* PROBLEM DESCRIPTION *
Please repeat exactly the lines from the one containing "green cone: 2 -> 1" through the last line of the records, both included, and nothing else, leaving out any pictures.

* THE INPUT *
↓

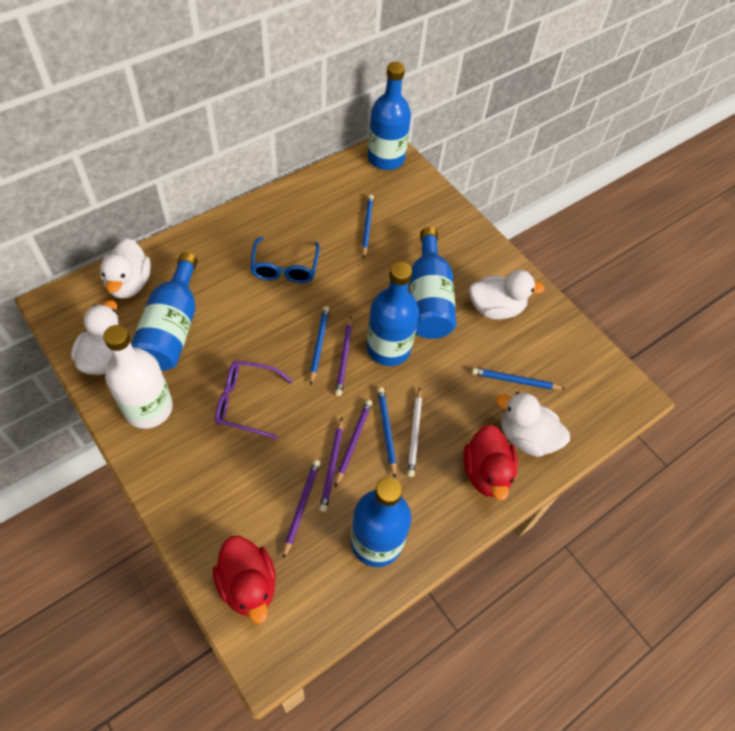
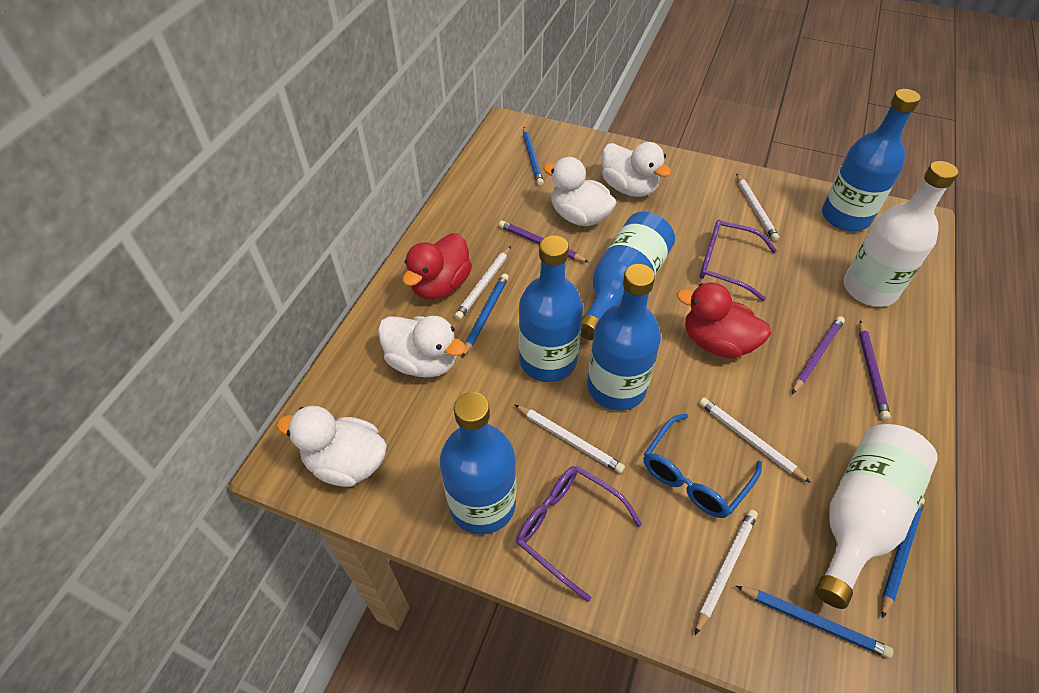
purple glasses: 1 -> 2
purple pencil: 4 -> 3
white bottle: 1 -> 2
white pencil: 1 -> 5

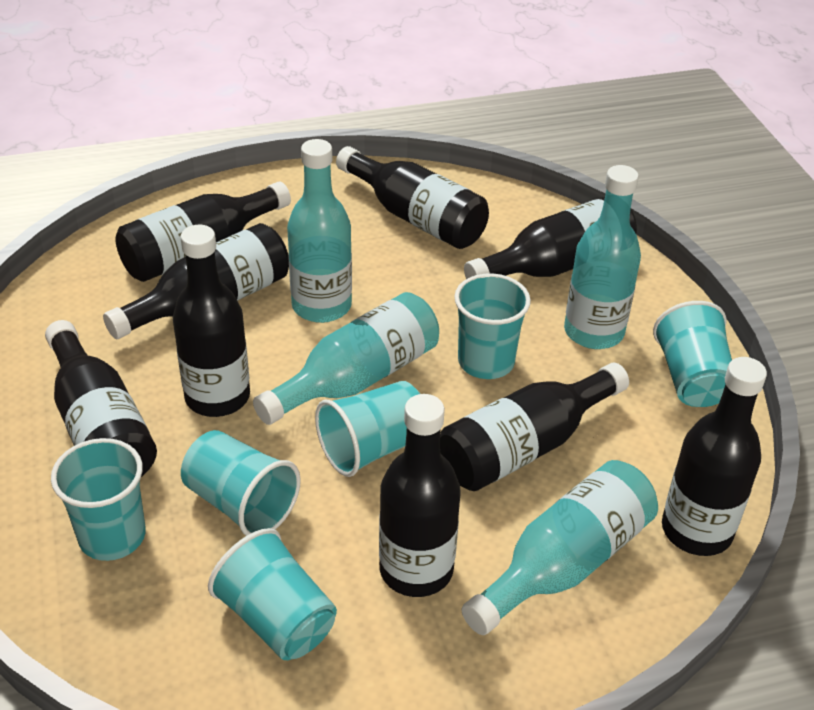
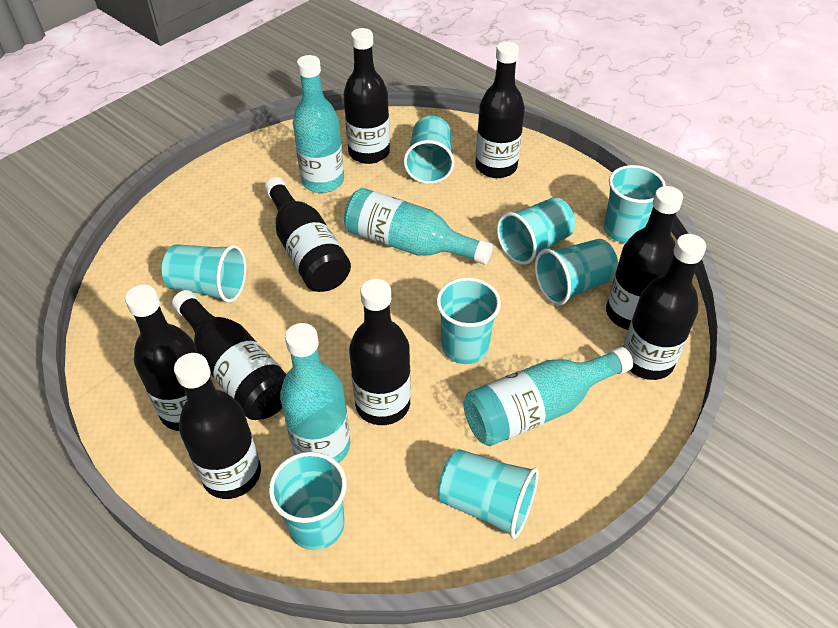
turquoise cup: 6 -> 8

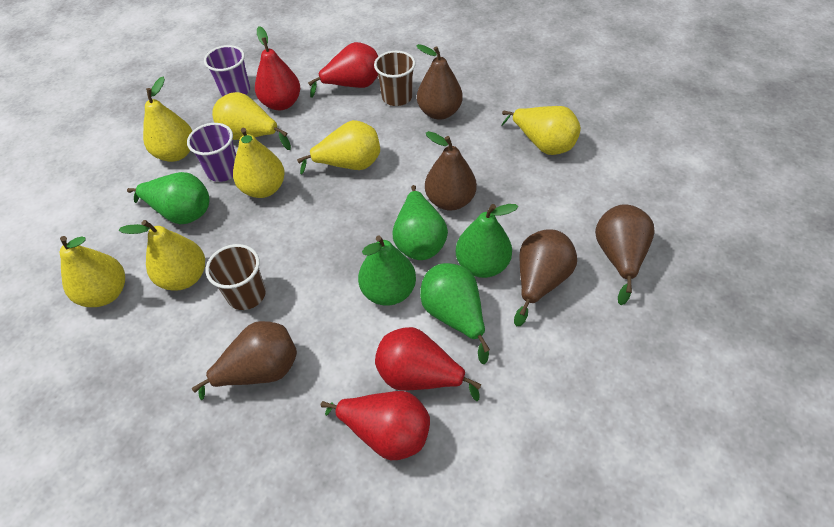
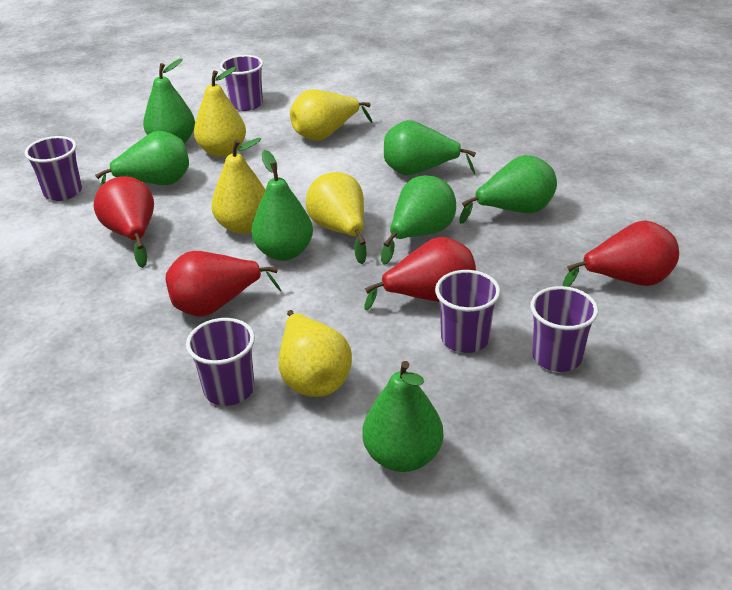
brown cup: 2 -> 0
brown pear: 5 -> 0
green pear: 5 -> 7
purple cup: 2 -> 5
yellow pear: 7 -> 5

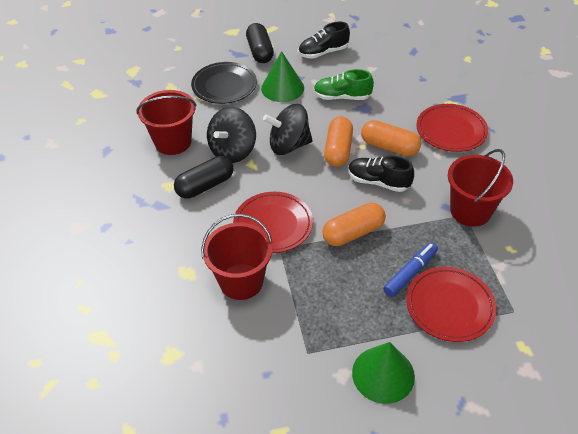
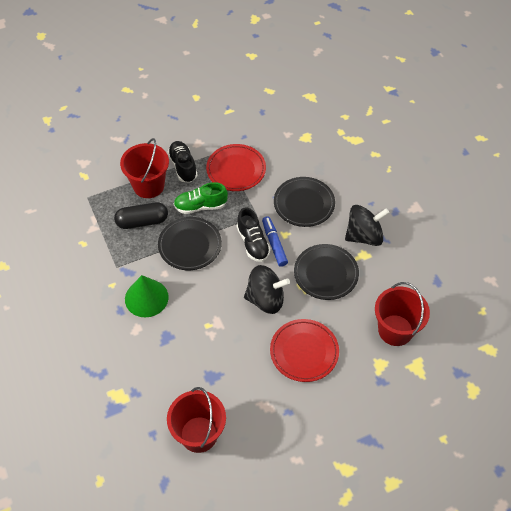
black capsule: 2 -> 1
black plate: 1 -> 3
green cone: 2 -> 1
orange capsule: 3 -> 0
red plate: 3 -> 2

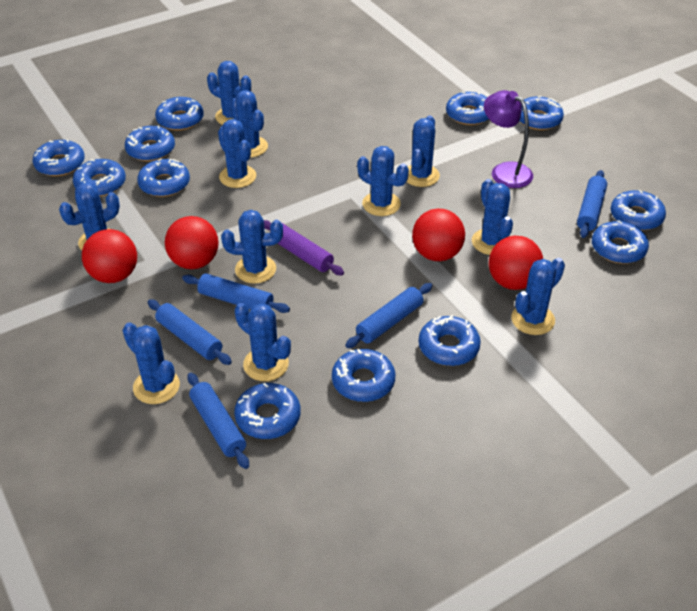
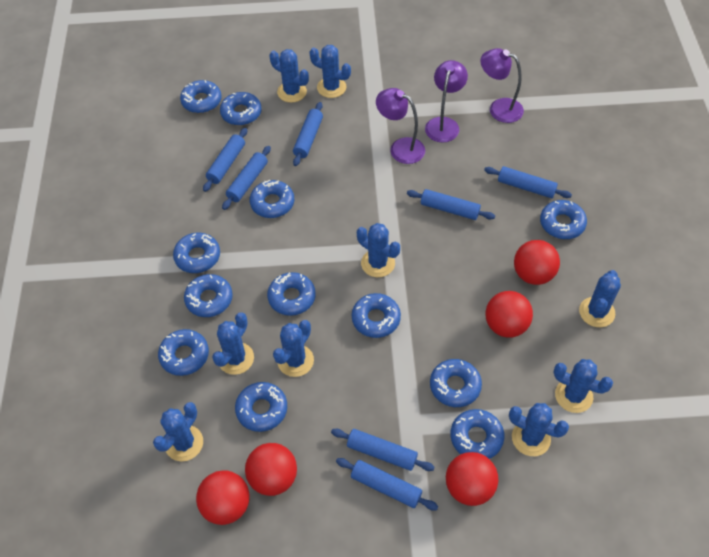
blue cactus: 11 -> 9
blue rolling pin: 5 -> 7
purple lamp: 1 -> 3
purple rolling pin: 1 -> 0
red ball: 4 -> 5

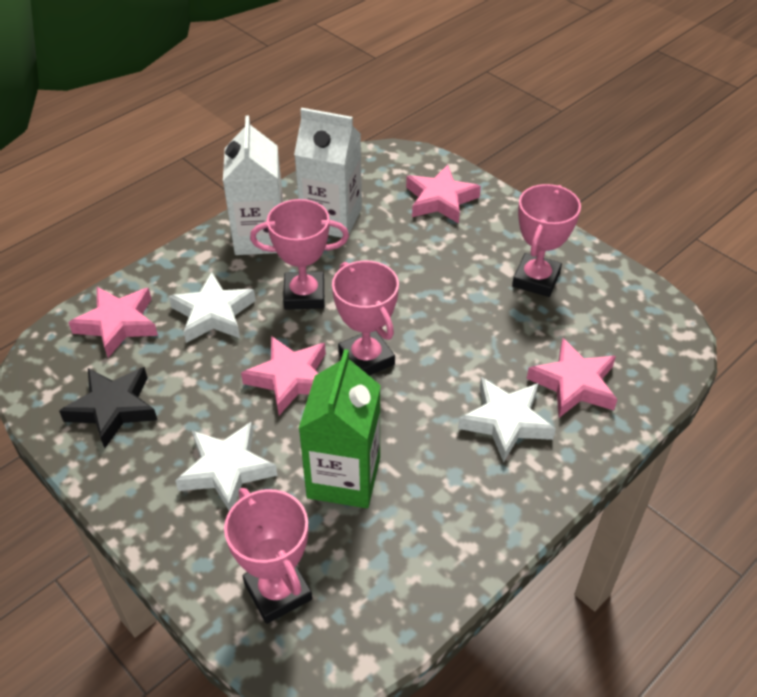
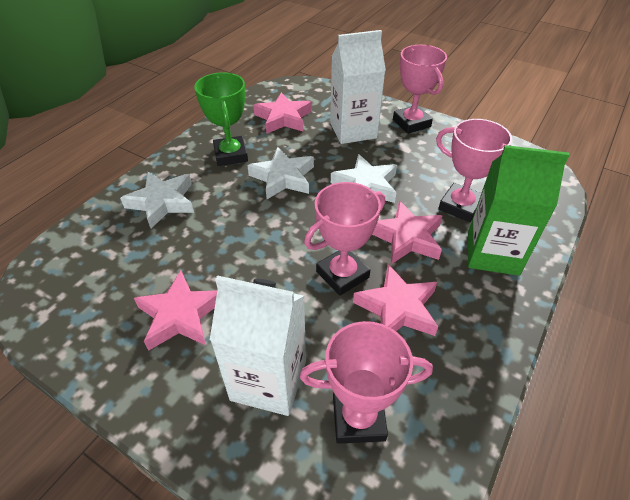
black star: 1 -> 0
green trophy: 0 -> 1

↑

* ANSWER SPACE *
green cone: 2 -> 1
orange capsule: 3 -> 0
red plate: 3 -> 2

blue cactus: 11 -> 9
blue rolling pin: 5 -> 7
purple lamp: 1 -> 3
purple rolling pin: 1 -> 0
red ball: 4 -> 5

black star: 1 -> 0
green trophy: 0 -> 1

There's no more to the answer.